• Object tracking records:
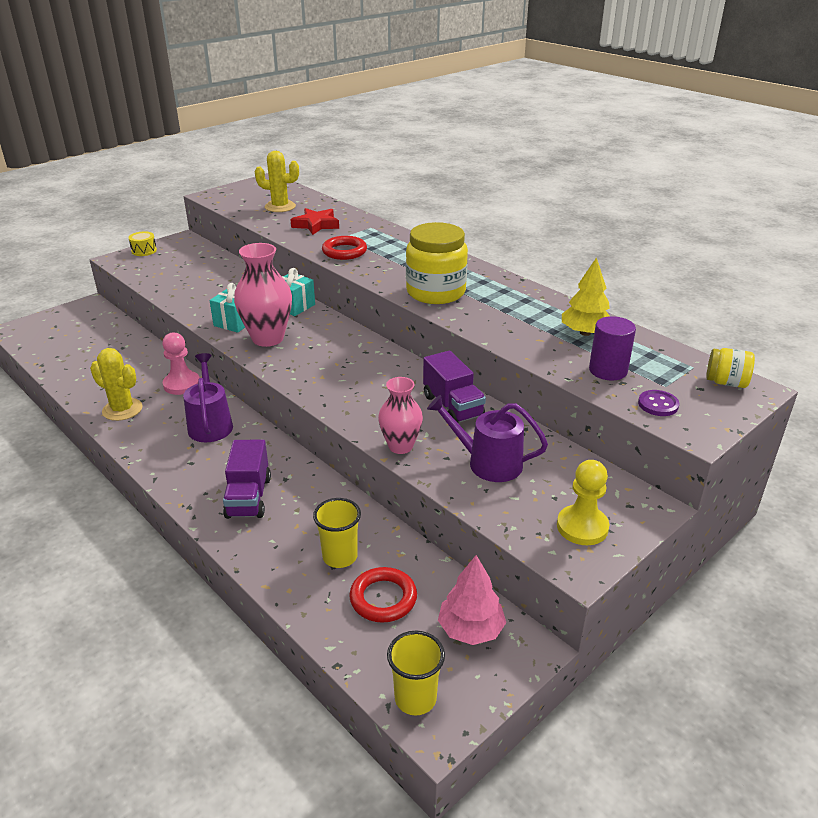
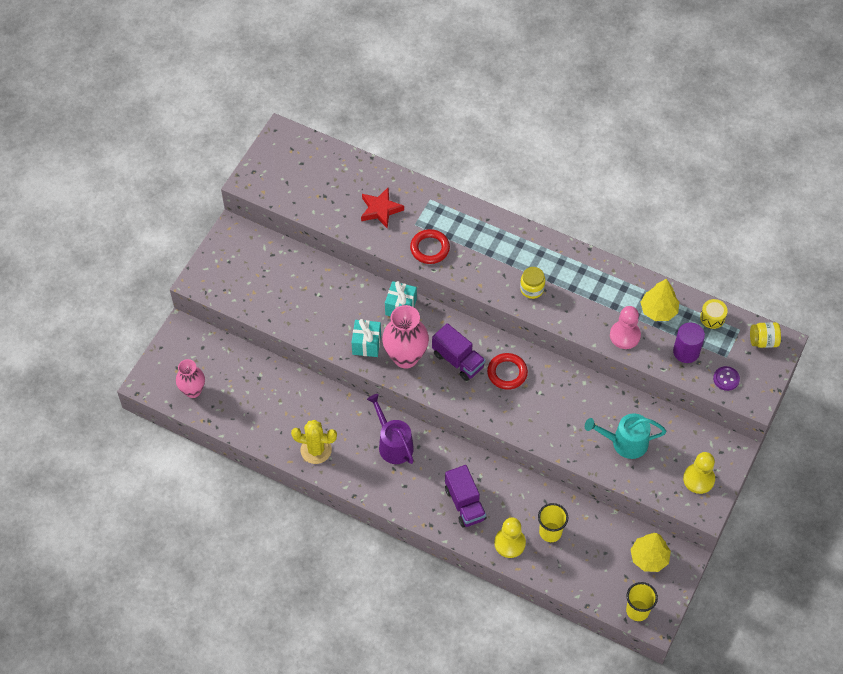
camera: 20 degrees left, 25 degrees up
yellow drum [128,231,157,256] -> yellow drum moved to [700,299,728,329]
pink pawn [162,332,200,395] -> pink pawn moved to [610,306,641,349]
yellow cactus [255,151,299,212] -> none
red ring [349,567,417,623] -> red ring moved to [487,353,528,390]
pink vase [378,377,423,454] -> pink vase moved to [176,359,205,398]
yellow jar [406,222,468,304] -> yellow jar [520,267,545,299], size x0.50
purple truck [423,351,486,423] -> purple truck moved to [432,323,485,381]
purple watering can [427,395,548,482] -> turquoise watering can [585,413,667,459]
pink tree [438,555,506,645] -> yellow tree [630,533,671,572]
none -> yellow pawn [494,517,526,558]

• Goal of the exercise:
Copy every line of the records above that holds the word "pink".

• Written answer:
pink pawn [162,332,200,395] -> pink pawn moved to [610,306,641,349]
pink vase [378,377,423,454] -> pink vase moved to [176,359,205,398]
pink tree [438,555,506,645] -> yellow tree [630,533,671,572]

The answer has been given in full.